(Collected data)

= = =

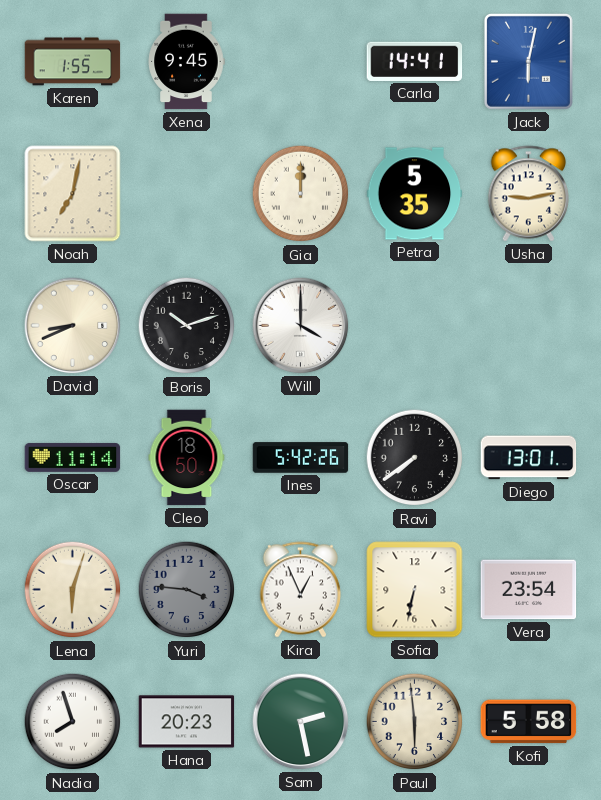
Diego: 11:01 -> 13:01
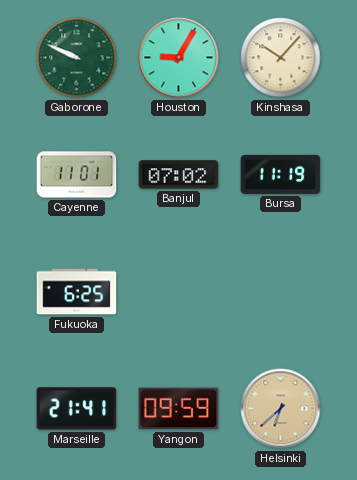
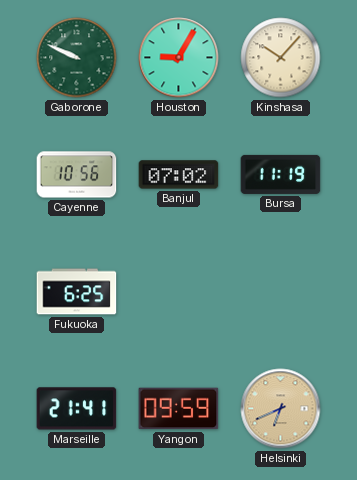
Cayenne: 11:01 -> 10:56
Helsinki: 6:38 -> 6:41
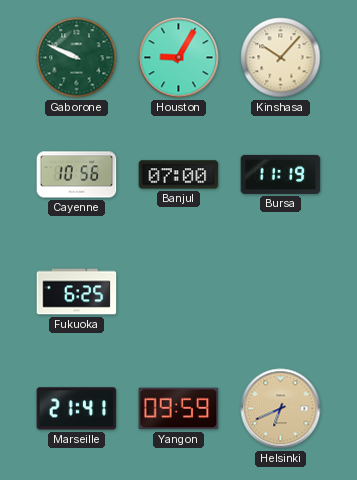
Banjul: 07:02 -> 07:00
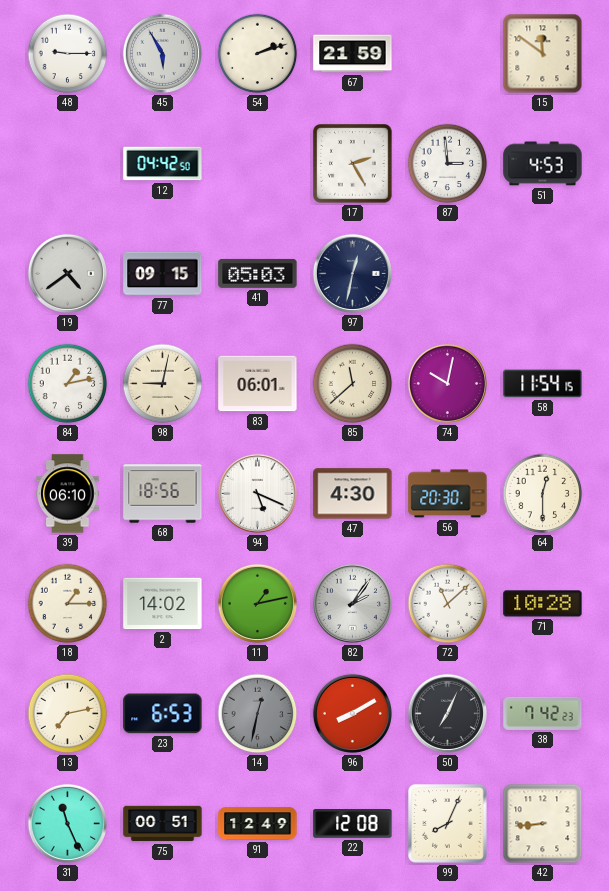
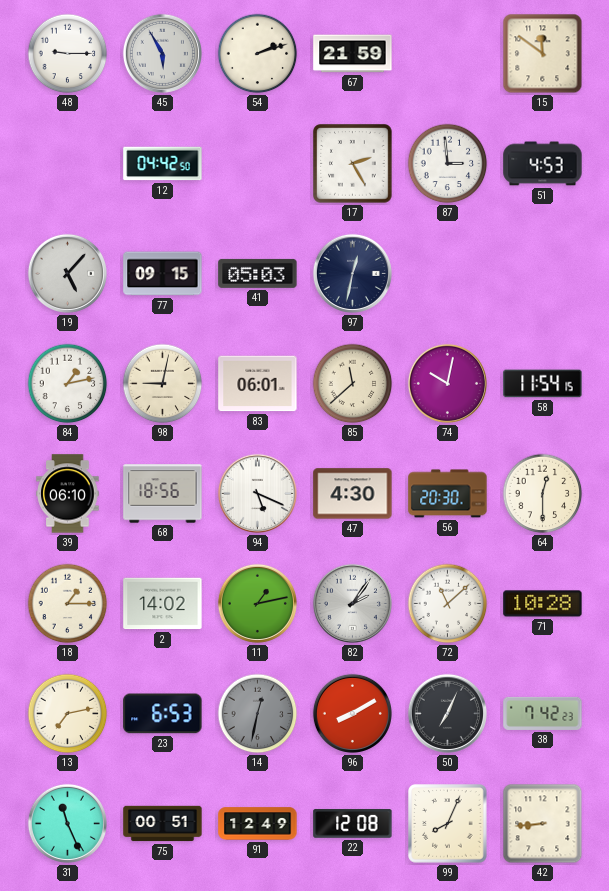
19: 4:39 -> 5:07
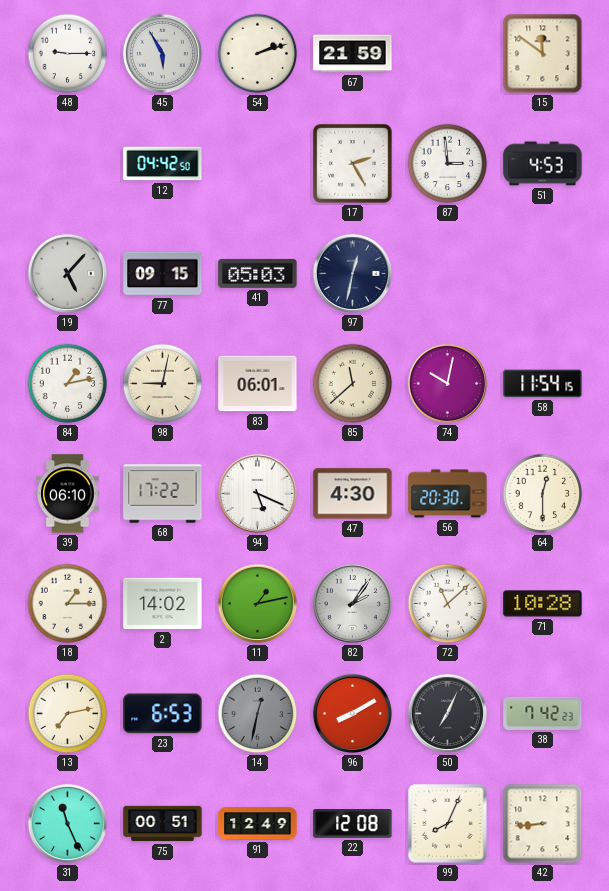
68: 18:56 -> 17:22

= = =

[Problem requirements]
Write out all of the records above word for word, but leave out the pictures.

[Correct output]
Diego: 11:01 -> 13:01
Cayenne: 11:01 -> 10:56
Helsinki: 6:38 -> 6:41
Banjul: 07:02 -> 07:00
19: 4:39 -> 5:07
68: 18:56 -> 17:22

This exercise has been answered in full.